_Directions_.
The entries that follow must be given again exactly, with the pictures excluded.
•••••
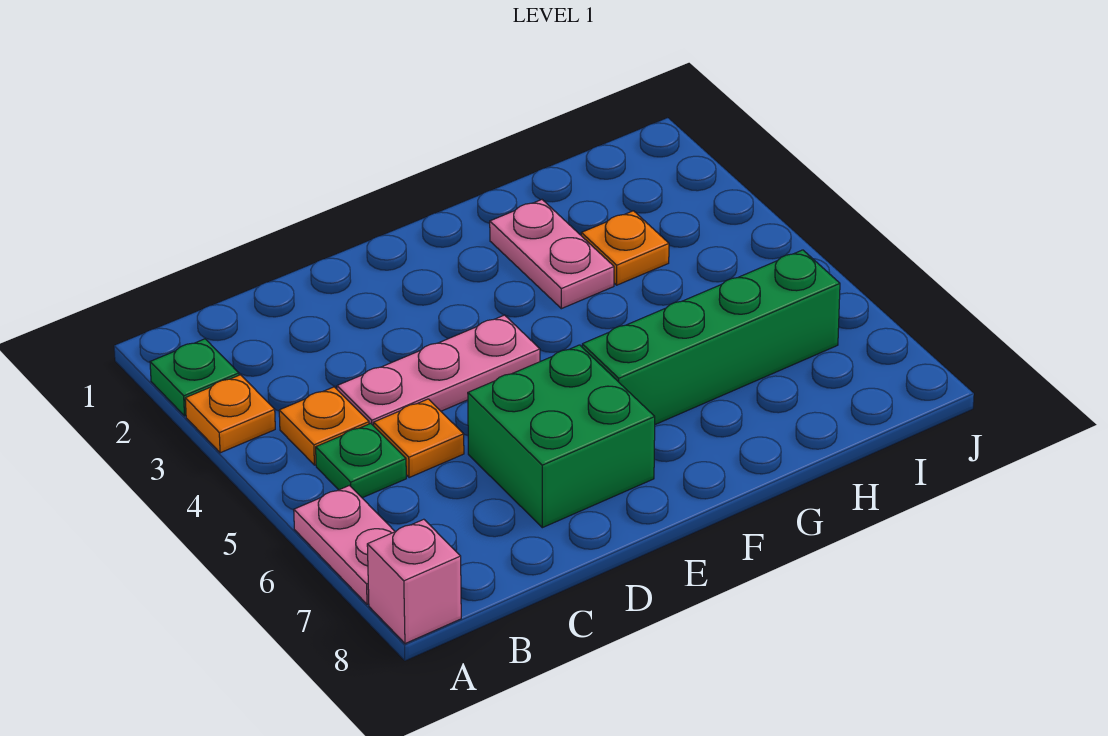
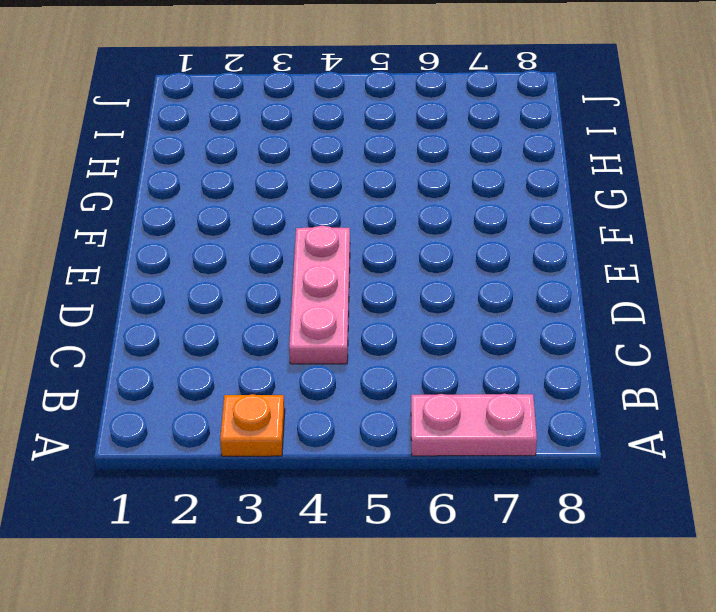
none -> green plate A2 level 1
none -> pink brick A8 level 1
none -> orange plate B4 level 1

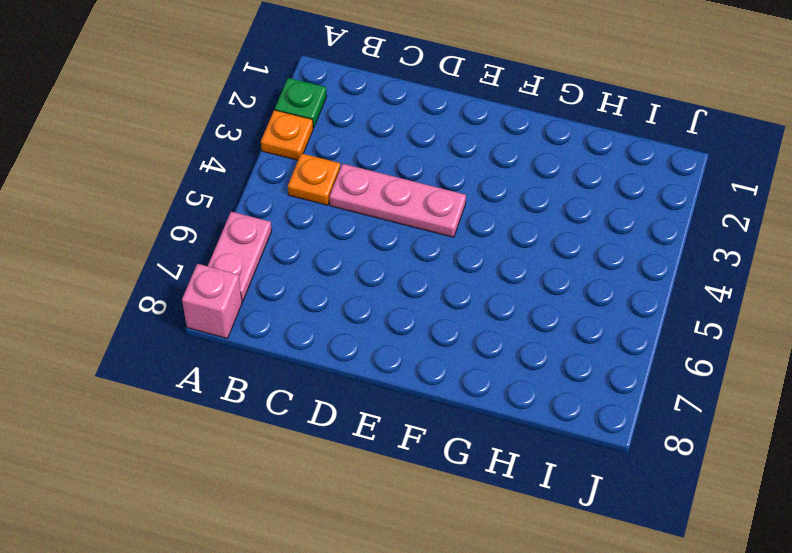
none -> green plate B5 level 1
none -> orange plate C5 level 1
none -> green brick D6:E7 level 1

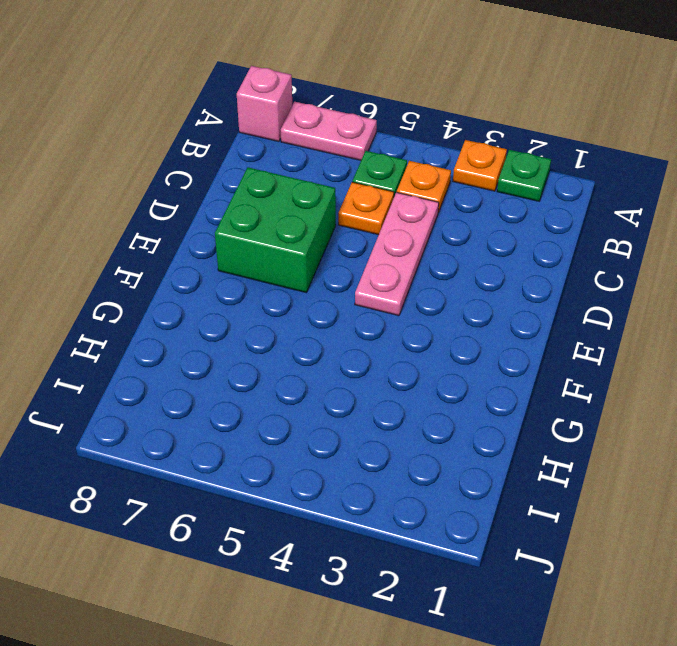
none -> green brick F6:I6 level 1
none -> pink plate G2:G3 level 1
none -> orange plate H3 level 1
•••••
_Task output_.
none -> green plate A2 level 1
none -> pink brick A8 level 1
none -> orange plate B4 level 1

none -> green plate B5 level 1
none -> orange plate C5 level 1
none -> green brick D6:E7 level 1

none -> green brick F6:I6 level 1
none -> pink plate G2:G3 level 1
none -> orange plate H3 level 1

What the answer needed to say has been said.